Goal: Turn the lines of the data below, starting at the line with "black circle: moved 2 px right, 2 px up" and ending at the line with "cyan ellipse: moved 4 px right, 1 px down", into a numbered list. Skip blank lines and leave the pictures out.

** BEGIN Data listing **

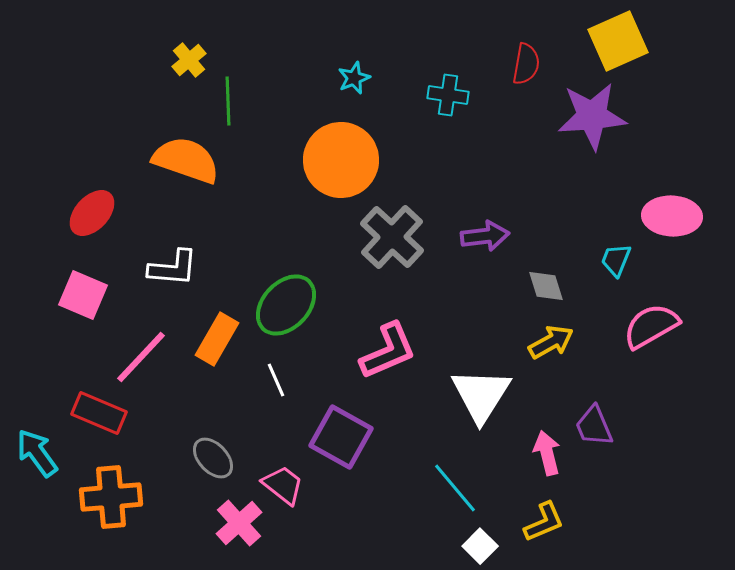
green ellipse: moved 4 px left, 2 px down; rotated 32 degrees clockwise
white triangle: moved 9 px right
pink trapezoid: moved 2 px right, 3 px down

** END Data listing **
** BEGIN Data listing **

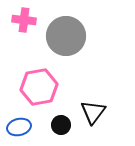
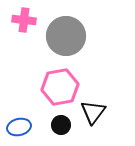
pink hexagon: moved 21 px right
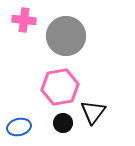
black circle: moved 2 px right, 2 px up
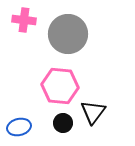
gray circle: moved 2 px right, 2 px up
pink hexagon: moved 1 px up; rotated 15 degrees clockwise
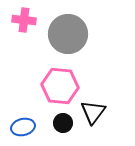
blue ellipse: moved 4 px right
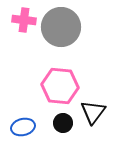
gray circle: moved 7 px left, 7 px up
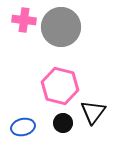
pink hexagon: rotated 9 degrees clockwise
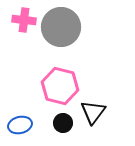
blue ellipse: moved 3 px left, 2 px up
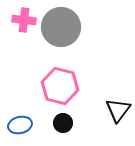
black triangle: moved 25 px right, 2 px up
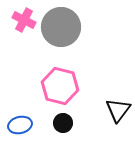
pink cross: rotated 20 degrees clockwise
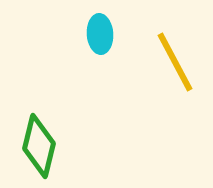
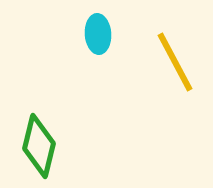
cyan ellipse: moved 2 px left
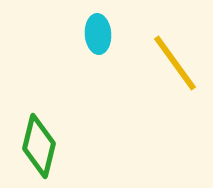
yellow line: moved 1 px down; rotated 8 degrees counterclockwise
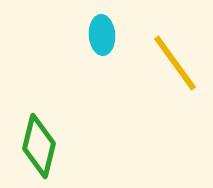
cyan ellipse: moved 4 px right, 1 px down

** END Data listing **

Response to the task:
1. black circle: moved 2 px right, 2 px up
2. gray circle: moved 2 px right, 2 px up
3. pink hexagon: moved 1 px up; rotated 15 degrees clockwise
4. blue ellipse: moved 4 px right
5. gray circle: moved 7 px left, 7 px up
6. pink hexagon: rotated 9 degrees clockwise
7. blue ellipse: moved 3 px left, 2 px up
8. black triangle: moved 25 px right, 2 px up
9. pink cross: rotated 20 degrees clockwise
10. cyan ellipse: moved 2 px left
11. yellow line: moved 1 px down; rotated 8 degrees counterclockwise
12. cyan ellipse: moved 4 px right, 1 px down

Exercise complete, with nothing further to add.